Problem to work on:
Using the data below, set down every line from the one containing "R1: 3.3k (BUF, OUT) -> 5.6k (BUF, OUT)" through the one containing "TP7: test point (5V) -> test point (SIG)", inclusive and unchanged. Pictures are to be skipped.

Given data:

▬▬▬▬▬▬

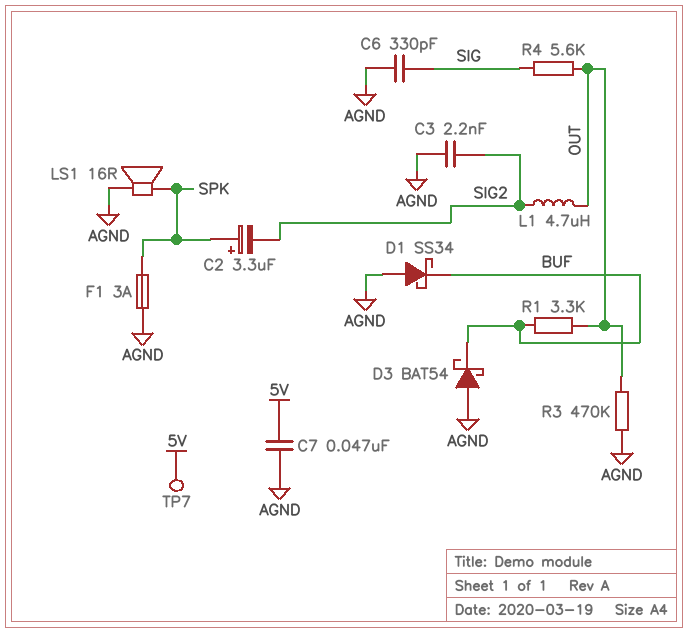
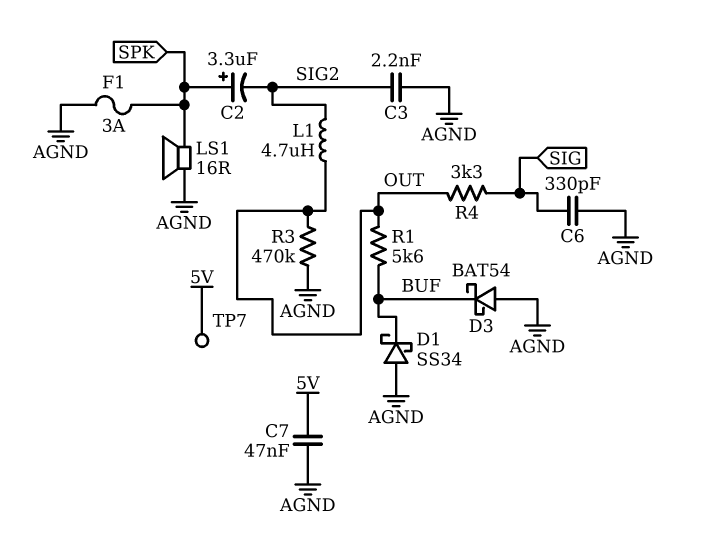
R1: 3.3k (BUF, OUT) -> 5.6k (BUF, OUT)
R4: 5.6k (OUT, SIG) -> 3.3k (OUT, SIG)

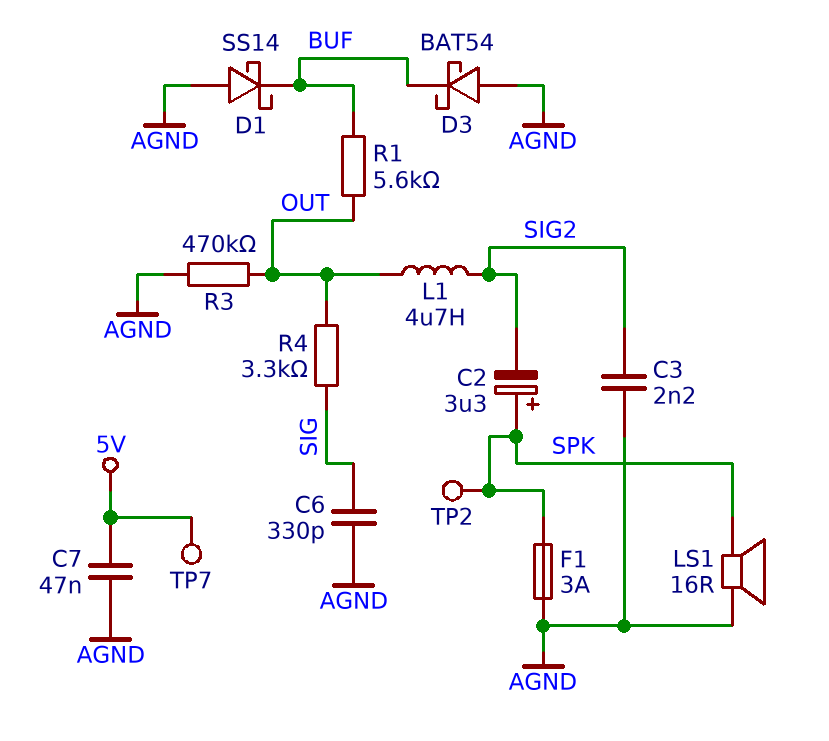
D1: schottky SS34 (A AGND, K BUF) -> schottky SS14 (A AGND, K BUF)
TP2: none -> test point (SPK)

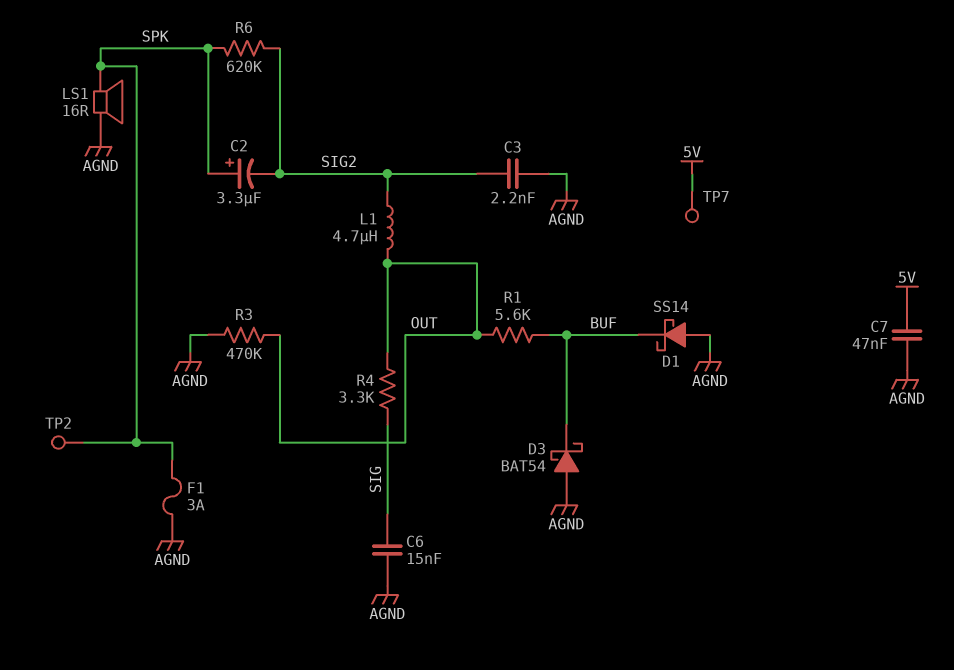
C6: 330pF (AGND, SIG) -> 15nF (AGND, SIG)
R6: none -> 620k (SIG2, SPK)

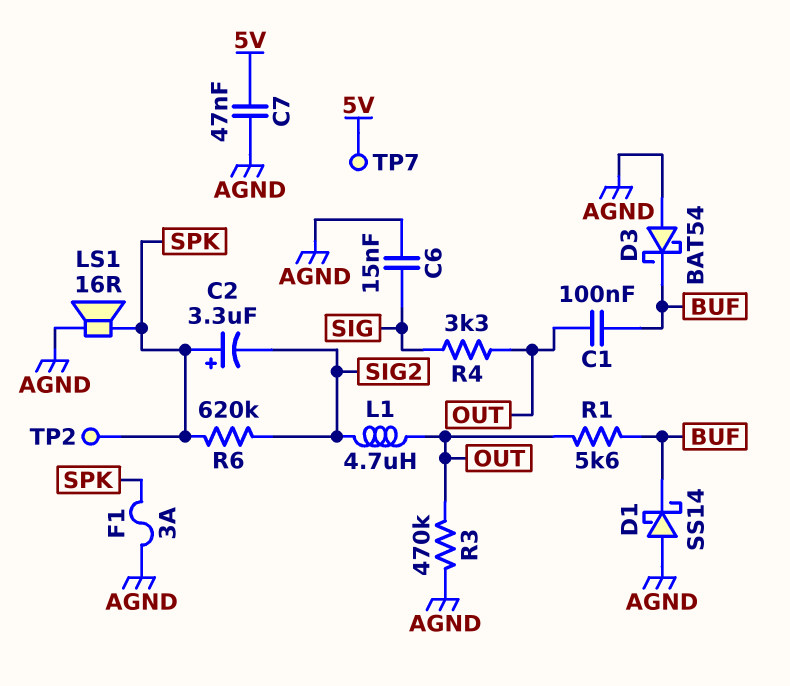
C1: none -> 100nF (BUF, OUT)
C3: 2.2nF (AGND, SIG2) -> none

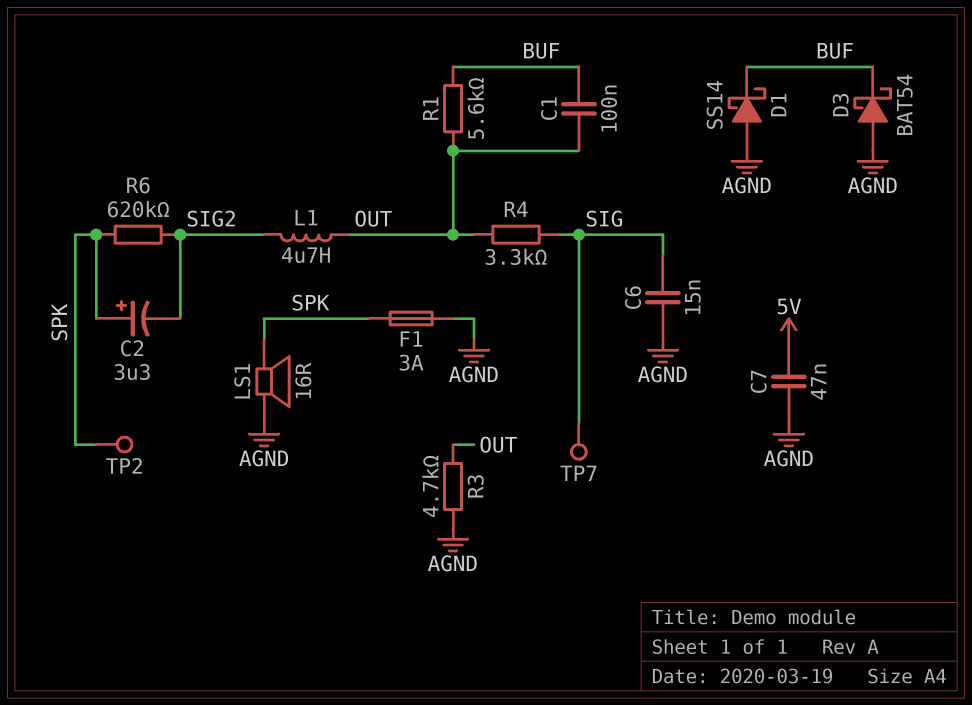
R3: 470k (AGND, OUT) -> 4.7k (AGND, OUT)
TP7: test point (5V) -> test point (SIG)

▬▬▬▬▬▬

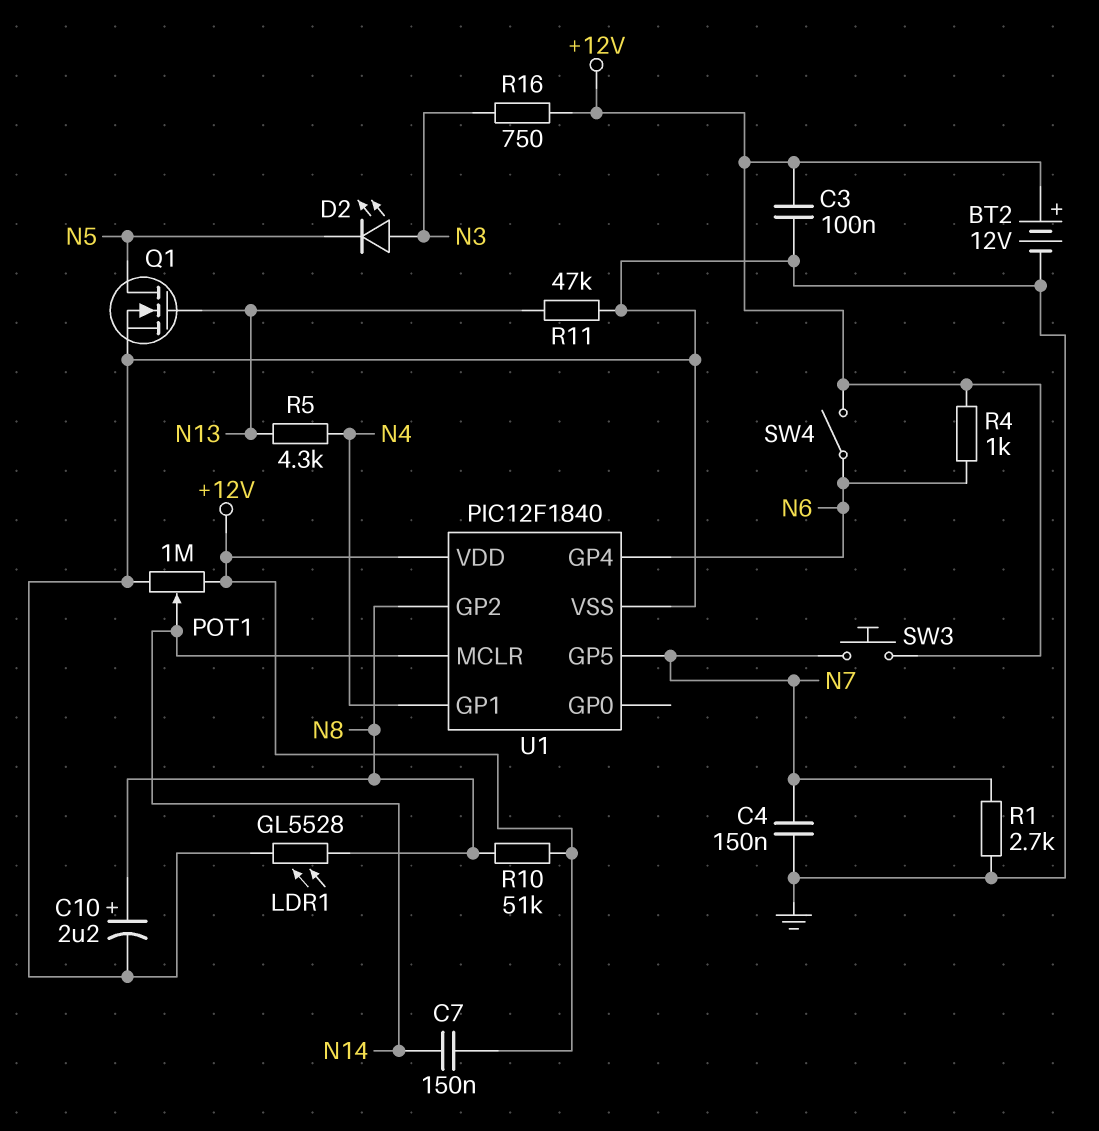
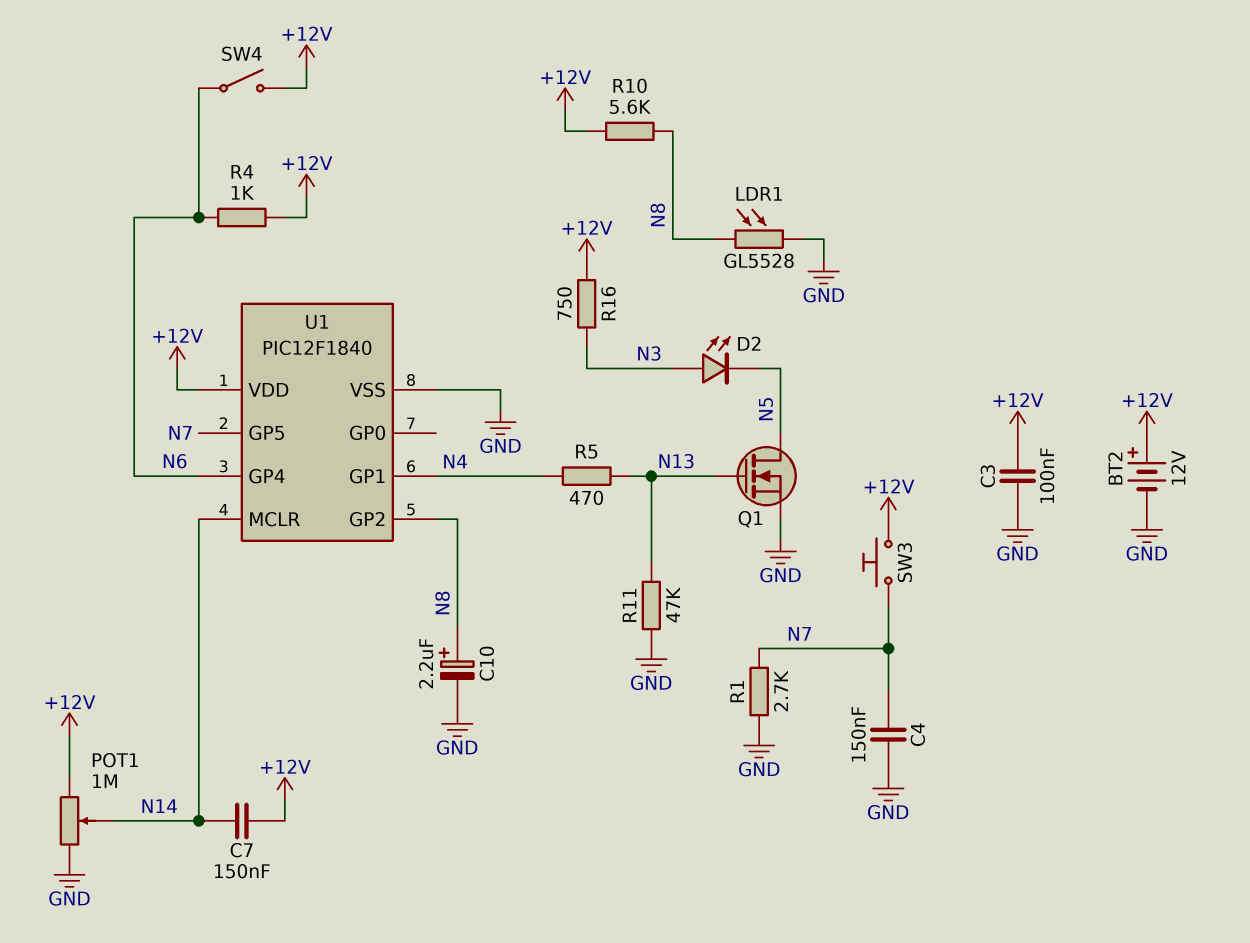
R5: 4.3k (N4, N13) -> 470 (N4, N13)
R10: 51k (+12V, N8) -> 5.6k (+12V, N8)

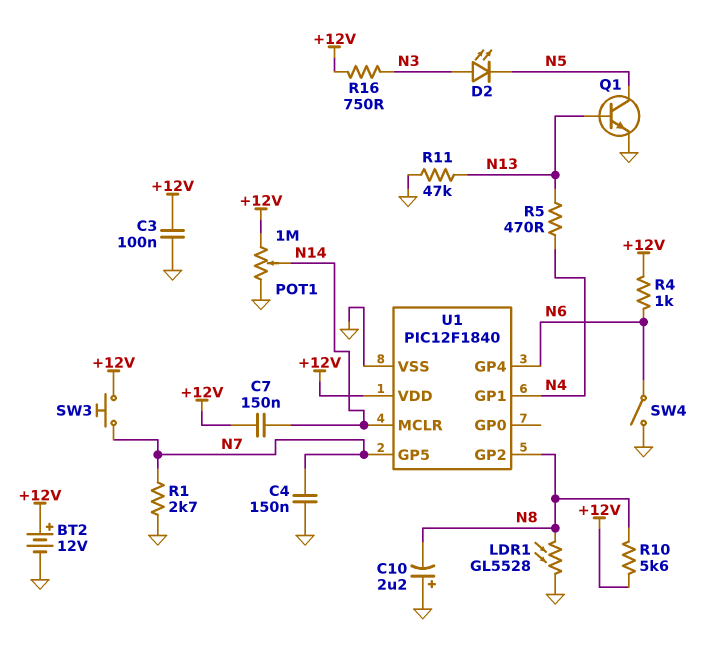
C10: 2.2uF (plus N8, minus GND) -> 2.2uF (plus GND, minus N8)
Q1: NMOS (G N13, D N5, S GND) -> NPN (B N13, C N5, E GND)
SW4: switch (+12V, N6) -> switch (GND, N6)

▬▬▬▬▬▬

Answer to the problem:
R1: 3.3k (BUF, OUT) -> 5.6k (BUF, OUT)
R4: 5.6k (OUT, SIG) -> 3.3k (OUT, SIG)

D1: schottky SS34 (A AGND, K BUF) -> schottky SS14 (A AGND, K BUF)
TP2: none -> test point (SPK)

C6: 330pF (AGND, SIG) -> 15nF (AGND, SIG)
R6: none -> 620k (SIG2, SPK)

C1: none -> 100nF (BUF, OUT)
C3: 2.2nF (AGND, SIG2) -> none

R3: 470k (AGND, OUT) -> 4.7k (AGND, OUT)
TP7: test point (5V) -> test point (SIG)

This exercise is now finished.